** Opening Recorded information block **

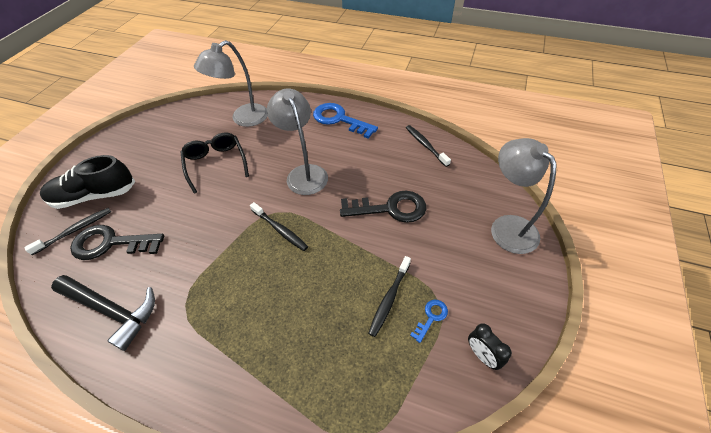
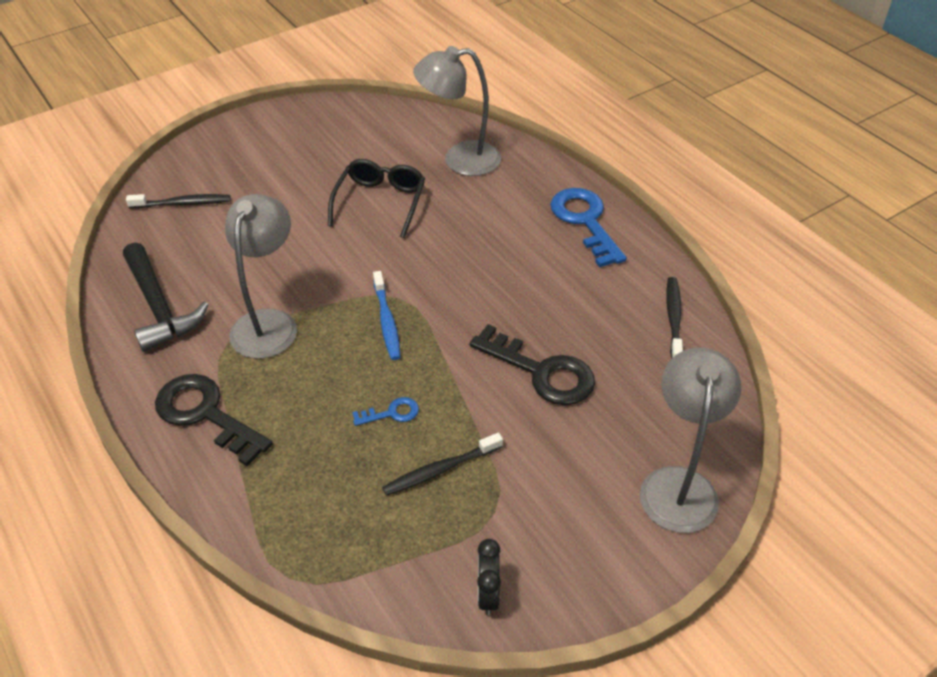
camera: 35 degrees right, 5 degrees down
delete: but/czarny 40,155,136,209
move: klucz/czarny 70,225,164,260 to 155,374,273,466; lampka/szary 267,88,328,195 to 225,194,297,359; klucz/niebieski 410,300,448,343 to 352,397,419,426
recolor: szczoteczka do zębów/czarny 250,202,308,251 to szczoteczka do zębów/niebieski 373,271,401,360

** Closing Recorded information block **

Problem details: What lines in the data above contain the word "niebieski"? Show them all.

Final answer:
move: klucz/czarny 70,225,164,260 to 155,374,273,466; lampka/szary 267,88,328,195 to 225,194,297,359; klucz/niebieski 410,300,448,343 to 352,397,419,426
recolor: szczoteczka do zębów/czarny 250,202,308,251 to szczoteczka do zębów/niebieski 373,271,401,360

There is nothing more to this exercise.